- What is expected
Go through the listing below and output exactly the line with "R4: none -> 100 (GND, N_5)", the line with "J3 pin 2: N1 -> N6", and each line between; omit the rest.

____

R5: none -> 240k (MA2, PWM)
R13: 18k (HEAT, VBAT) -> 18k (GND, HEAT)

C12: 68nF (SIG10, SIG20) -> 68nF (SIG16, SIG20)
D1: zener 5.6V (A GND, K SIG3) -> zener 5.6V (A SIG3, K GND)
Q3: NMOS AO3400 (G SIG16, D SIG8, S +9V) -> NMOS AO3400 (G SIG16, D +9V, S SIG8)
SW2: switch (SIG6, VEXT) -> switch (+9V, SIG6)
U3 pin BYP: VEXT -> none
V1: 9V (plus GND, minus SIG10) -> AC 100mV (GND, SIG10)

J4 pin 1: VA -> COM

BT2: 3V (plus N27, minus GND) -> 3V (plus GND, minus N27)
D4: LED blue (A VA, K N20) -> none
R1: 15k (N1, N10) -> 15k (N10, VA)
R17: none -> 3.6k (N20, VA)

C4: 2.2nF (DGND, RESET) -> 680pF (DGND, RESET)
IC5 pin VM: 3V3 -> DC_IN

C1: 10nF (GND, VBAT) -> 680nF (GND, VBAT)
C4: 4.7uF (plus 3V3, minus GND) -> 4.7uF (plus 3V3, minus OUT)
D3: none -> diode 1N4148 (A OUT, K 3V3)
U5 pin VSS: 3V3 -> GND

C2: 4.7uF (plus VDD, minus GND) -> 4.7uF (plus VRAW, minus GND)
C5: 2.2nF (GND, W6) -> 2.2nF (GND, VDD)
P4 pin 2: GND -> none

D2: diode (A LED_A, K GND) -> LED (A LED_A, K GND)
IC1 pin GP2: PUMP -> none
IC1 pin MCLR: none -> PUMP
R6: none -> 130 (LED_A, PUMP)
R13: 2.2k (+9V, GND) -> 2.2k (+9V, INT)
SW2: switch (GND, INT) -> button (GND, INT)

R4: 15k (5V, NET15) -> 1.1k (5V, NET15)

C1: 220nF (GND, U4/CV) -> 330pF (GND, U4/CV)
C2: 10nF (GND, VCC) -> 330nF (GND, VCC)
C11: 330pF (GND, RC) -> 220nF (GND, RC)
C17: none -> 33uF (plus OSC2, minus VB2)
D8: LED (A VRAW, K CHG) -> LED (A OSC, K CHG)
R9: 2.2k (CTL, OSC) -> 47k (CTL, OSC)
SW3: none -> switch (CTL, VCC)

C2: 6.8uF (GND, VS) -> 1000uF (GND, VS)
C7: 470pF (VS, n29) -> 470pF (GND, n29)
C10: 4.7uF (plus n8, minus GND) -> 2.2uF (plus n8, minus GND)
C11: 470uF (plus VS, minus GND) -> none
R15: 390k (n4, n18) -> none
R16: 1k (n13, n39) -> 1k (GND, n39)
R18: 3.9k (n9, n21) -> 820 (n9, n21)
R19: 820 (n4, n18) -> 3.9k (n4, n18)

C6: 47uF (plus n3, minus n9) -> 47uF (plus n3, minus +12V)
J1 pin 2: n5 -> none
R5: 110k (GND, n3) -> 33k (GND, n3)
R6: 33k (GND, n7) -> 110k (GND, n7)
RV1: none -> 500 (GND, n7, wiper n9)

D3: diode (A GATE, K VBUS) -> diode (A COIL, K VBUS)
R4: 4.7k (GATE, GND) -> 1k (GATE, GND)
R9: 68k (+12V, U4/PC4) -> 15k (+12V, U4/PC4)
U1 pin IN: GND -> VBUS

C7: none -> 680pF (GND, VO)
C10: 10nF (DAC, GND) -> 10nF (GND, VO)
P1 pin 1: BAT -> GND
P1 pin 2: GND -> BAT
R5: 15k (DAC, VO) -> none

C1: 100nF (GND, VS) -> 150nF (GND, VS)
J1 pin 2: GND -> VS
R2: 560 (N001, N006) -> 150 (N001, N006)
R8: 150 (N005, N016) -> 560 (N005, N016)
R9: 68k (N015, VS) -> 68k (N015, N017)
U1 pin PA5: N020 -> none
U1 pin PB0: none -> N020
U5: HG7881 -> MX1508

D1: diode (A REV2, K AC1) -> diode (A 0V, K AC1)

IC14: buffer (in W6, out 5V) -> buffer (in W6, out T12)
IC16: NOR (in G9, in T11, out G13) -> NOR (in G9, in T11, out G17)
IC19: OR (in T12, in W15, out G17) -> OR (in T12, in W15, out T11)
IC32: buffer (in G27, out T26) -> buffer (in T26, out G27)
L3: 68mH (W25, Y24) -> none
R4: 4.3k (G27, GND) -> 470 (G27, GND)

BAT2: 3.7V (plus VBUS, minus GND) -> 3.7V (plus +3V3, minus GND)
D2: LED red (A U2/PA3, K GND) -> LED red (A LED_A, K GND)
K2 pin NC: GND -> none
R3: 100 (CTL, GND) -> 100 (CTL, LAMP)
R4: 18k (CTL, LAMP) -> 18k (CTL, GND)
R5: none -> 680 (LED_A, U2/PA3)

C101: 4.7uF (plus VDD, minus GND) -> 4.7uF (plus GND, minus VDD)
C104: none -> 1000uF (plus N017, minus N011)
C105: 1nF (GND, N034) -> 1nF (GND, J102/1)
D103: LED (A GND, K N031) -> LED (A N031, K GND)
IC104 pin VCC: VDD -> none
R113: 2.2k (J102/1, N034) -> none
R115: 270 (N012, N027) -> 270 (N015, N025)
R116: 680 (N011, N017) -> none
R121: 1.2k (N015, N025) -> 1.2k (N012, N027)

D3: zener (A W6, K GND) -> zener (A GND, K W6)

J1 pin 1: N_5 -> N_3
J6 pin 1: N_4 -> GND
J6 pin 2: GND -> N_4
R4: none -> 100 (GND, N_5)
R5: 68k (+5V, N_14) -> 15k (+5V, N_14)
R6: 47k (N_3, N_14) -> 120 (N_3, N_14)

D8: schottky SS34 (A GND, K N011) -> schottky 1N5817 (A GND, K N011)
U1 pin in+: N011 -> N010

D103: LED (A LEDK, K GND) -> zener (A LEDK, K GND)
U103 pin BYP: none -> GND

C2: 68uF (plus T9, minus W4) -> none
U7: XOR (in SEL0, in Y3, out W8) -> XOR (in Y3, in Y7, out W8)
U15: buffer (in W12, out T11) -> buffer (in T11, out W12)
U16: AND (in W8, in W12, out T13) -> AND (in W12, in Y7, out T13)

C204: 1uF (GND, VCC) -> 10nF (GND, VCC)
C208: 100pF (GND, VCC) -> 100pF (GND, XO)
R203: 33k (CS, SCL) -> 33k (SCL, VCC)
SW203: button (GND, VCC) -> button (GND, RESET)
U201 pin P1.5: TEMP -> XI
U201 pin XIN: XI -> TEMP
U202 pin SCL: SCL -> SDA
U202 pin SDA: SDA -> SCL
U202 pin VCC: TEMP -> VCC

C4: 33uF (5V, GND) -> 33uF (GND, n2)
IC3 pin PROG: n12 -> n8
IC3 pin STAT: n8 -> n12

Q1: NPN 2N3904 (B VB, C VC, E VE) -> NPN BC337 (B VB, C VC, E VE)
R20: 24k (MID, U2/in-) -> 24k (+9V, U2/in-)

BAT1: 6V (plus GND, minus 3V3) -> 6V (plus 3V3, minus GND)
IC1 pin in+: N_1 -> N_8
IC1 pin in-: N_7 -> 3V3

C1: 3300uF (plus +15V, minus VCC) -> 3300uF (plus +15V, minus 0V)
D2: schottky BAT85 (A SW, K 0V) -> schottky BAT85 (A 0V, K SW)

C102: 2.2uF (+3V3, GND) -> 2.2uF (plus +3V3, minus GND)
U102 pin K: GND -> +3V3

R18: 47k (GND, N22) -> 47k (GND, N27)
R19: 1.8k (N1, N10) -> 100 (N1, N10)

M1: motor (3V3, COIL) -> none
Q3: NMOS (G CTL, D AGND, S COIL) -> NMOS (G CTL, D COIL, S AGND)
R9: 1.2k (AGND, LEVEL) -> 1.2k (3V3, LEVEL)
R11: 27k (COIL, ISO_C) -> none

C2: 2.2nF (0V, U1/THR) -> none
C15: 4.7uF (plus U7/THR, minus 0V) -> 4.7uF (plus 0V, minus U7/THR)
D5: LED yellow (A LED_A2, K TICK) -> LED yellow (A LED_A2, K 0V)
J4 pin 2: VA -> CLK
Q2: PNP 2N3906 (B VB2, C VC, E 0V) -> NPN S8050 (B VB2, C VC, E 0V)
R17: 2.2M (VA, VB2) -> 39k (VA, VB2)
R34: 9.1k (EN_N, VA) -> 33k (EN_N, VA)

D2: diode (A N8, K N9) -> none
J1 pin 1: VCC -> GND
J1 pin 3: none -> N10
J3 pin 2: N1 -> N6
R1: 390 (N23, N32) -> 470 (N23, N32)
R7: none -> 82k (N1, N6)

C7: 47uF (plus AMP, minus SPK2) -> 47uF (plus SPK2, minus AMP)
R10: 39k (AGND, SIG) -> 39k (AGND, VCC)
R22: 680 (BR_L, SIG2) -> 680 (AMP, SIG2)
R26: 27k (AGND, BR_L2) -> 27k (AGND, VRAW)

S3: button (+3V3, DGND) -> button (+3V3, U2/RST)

____

- Exercise solution
R4: none -> 100 (GND, N_5)
R5: 68k (+5V, N_14) -> 15k (+5V, N_14)
R6: 47k (N_3, N_14) -> 120 (N_3, N_14)

D8: schottky SS34 (A GND, K N011) -> schottky 1N5817 (A GND, K N011)
U1 pin in+: N011 -> N010

D103: LED (A LEDK, K GND) -> zener (A LEDK, K GND)
U103 pin BYP: none -> GND

C2: 68uF (plus T9, minus W4) -> none
U7: XOR (in SEL0, in Y3, out W8) -> XOR (in Y3, in Y7, out W8)
U15: buffer (in W12, out T11) -> buffer (in T11, out W12)
U16: AND (in W8, in W12, out T13) -> AND (in W12, in Y7, out T13)

C204: 1uF (GND, VCC) -> 10nF (GND, VCC)
C208: 100pF (GND, VCC) -> 100pF (GND, XO)
R203: 33k (CS, SCL) -> 33k (SCL, VCC)
SW203: button (GND, VCC) -> button (GND, RESET)
U201 pin P1.5: TEMP -> XI
U201 pin XIN: XI -> TEMP
U202 pin SCL: SCL -> SDA
U202 pin SDA: SDA -> SCL
U202 pin VCC: TEMP -> VCC

C4: 33uF (5V, GND) -> 33uF (GND, n2)
IC3 pin PROG: n12 -> n8
IC3 pin STAT: n8 -> n12

Q1: NPN 2N3904 (B VB, C VC, E VE) -> NPN BC337 (B VB, C VC, E VE)
R20: 24k (MID, U2/in-) -> 24k (+9V, U2/in-)

BAT1: 6V (plus GND, minus 3V3) -> 6V (plus 3V3, minus GND)
IC1 pin in+: N_1 -> N_8
IC1 pin in-: N_7 -> 3V3

C1: 3300uF (plus +15V, minus VCC) -> 3300uF (plus +15V, minus 0V)
D2: schottky BAT85 (A SW, K 0V) -> schottky BAT85 (A 0V, K SW)

C102: 2.2uF (+3V3, GND) -> 2.2uF (plus +3V3, minus GND)
U102 pin K: GND -> +3V3

R18: 47k (GND, N22) -> 47k (GND, N27)
R19: 1.8k (N1, N10) -> 100 (N1, N10)

M1: motor (3V3, COIL) -> none
Q3: NMOS (G CTL, D AGND, S COIL) -> NMOS (G CTL, D COIL, S AGND)
R9: 1.2k (AGND, LEVEL) -> 1.2k (3V3, LEVEL)
R11: 27k (COIL, ISO_C) -> none

C2: 2.2nF (0V, U1/THR) -> none
C15: 4.7uF (plus U7/THR, minus 0V) -> 4.7uF (plus 0V, minus U7/THR)
D5: LED yellow (A LED_A2, K TICK) -> LED yellow (A LED_A2, K 0V)
J4 pin 2: VA -> CLK
Q2: PNP 2N3906 (B VB2, C VC, E 0V) -> NPN S8050 (B VB2, C VC, E 0V)
R17: 2.2M (VA, VB2) -> 39k (VA, VB2)
R34: 9.1k (EN_N, VA) -> 33k (EN_N, VA)

D2: diode (A N8, K N9) -> none
J1 pin 1: VCC -> GND
J1 pin 3: none -> N10
J3 pin 2: N1 -> N6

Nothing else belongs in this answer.